▶ _EXERCISE DESCRIPTION_
Among the entries that follow, how many lines contain the string "pink"? Write the number alone.

##########

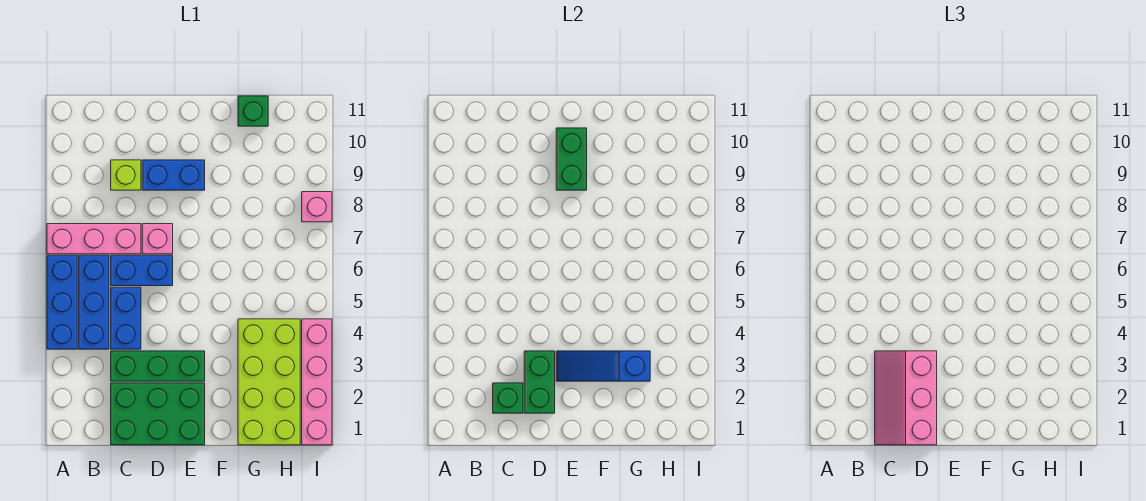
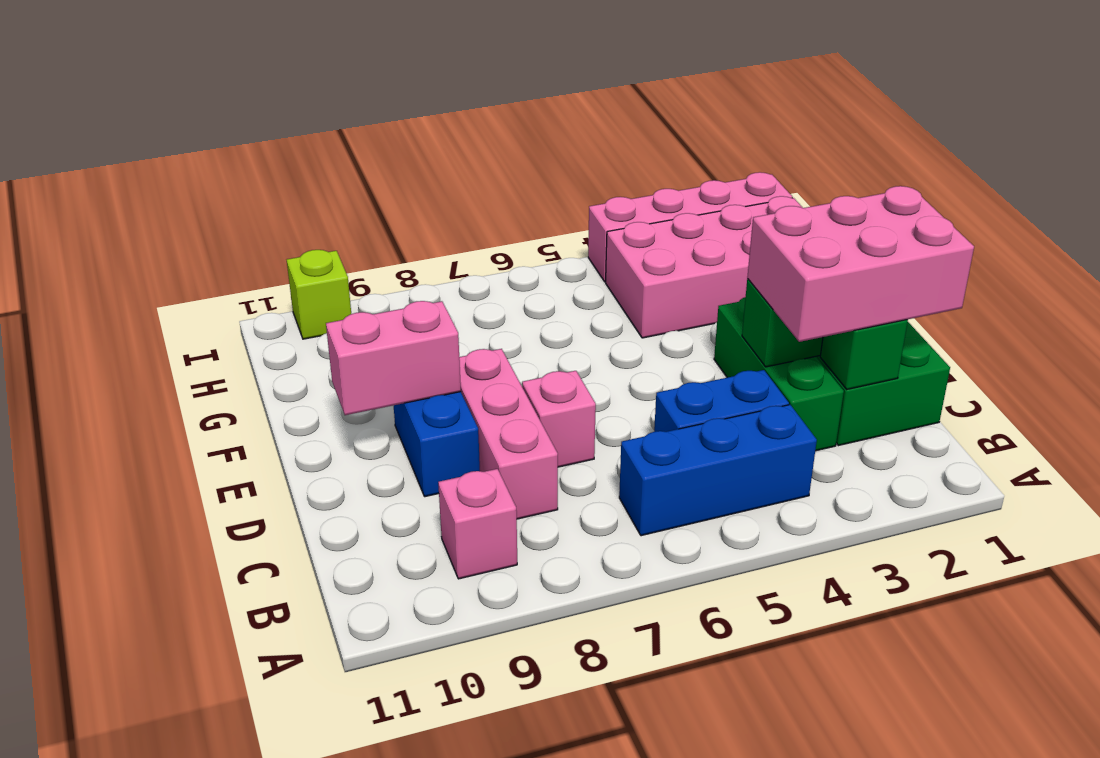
blue brick A4:A6 level 1 -> none
pink brick A7:C7 level 1 -> pink brick C8:E8 level 1
pink slope C1:D3 level 3 top D -> pink brick C1:D3 level 3
blue brick C6:D6 level 1 -> none
lime brick C9 level 1 -> lime brick I10 level 1
blue slope E3:G3 level 2 top G -> none
green brick E9:E10 level 2 -> pink brick E9:E10 level 2
lime brick G1:H4 level 1 -> pink brick G1:H4 level 1
green brick G11 level 1 -> none
pink brick I8 level 1 -> pink brick B9 level 1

##########

▶ _TASK OUTPUT_
5